▸ TASK TO CARRY OUT
Please return the data word for word and leave out any picture it contains.

▸ GIVEN INFORMATION

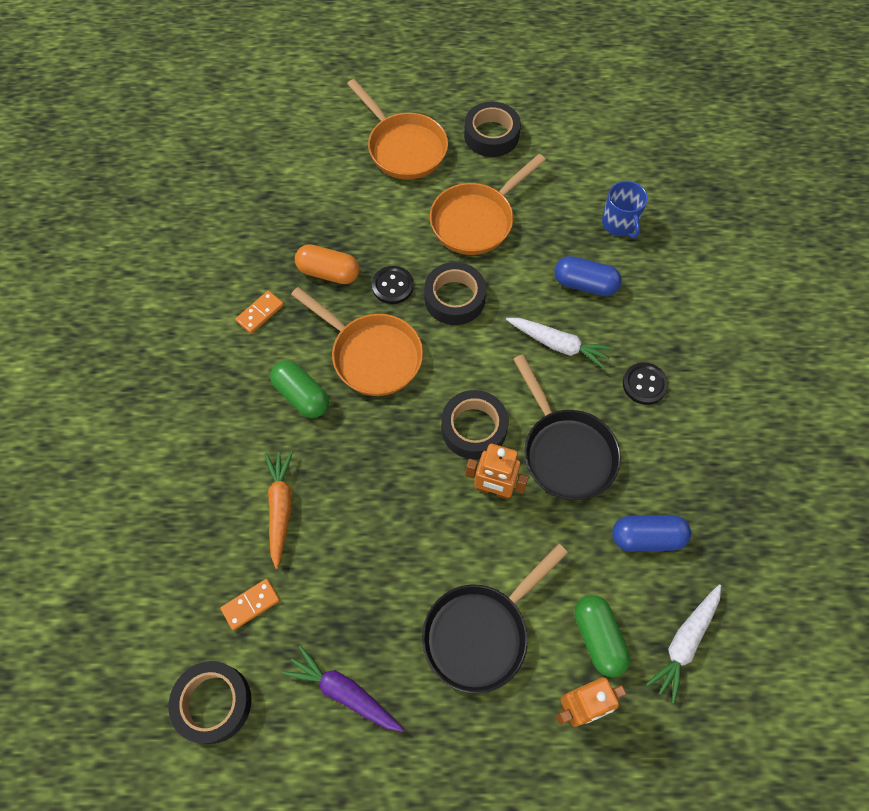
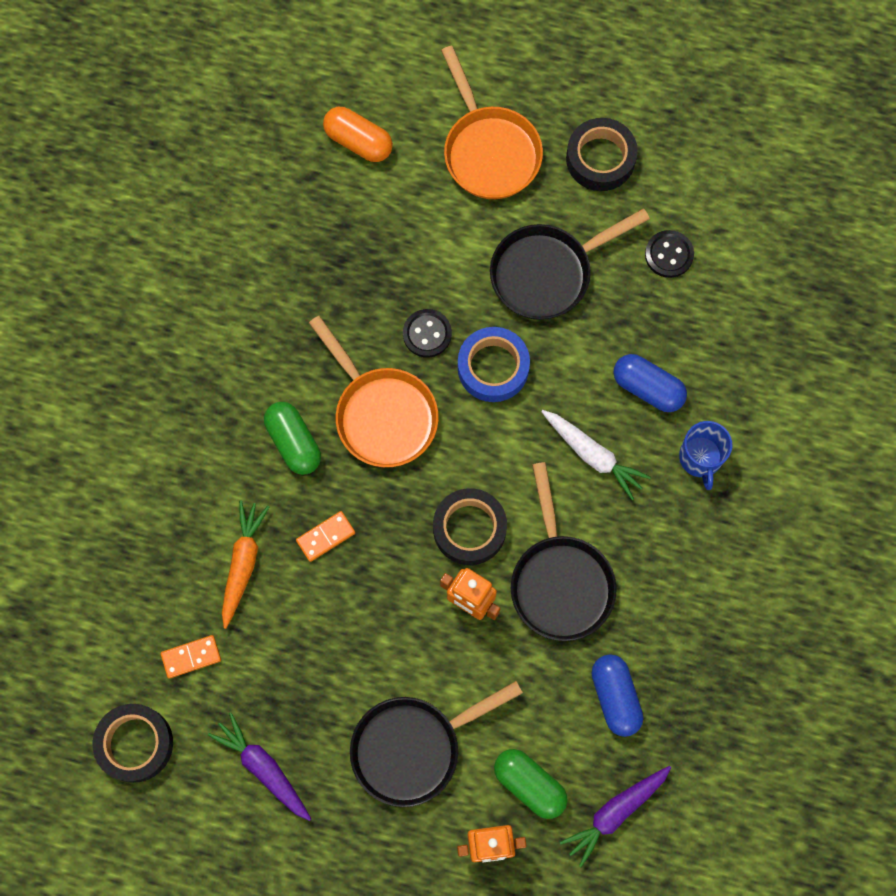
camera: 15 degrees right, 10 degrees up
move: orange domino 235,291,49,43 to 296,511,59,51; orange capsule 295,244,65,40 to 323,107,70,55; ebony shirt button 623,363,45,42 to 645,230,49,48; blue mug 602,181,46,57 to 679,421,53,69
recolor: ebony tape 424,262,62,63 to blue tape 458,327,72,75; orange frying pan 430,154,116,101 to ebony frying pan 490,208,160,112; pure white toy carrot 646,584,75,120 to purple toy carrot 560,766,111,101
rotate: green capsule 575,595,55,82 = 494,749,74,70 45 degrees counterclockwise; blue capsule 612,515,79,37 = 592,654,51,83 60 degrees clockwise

▸ TASK ANSWER
camera: 15 degrees right, 10 degrees up
move: orange domino 235,291,49,43 to 296,511,59,51; orange capsule 295,244,65,40 to 323,107,70,55; ebony shirt button 623,363,45,42 to 645,230,49,48; blue mug 602,181,46,57 to 679,421,53,69
recolor: ebony tape 424,262,62,63 to blue tape 458,327,72,75; orange frying pan 430,154,116,101 to ebony frying pan 490,208,160,112; pure white toy carrot 646,584,75,120 to purple toy carrot 560,766,111,101
rotate: green capsule 575,595,55,82 = 494,749,74,70 45 degrees counterclockwise; blue capsule 612,515,79,37 = 592,654,51,83 60 degrees clockwise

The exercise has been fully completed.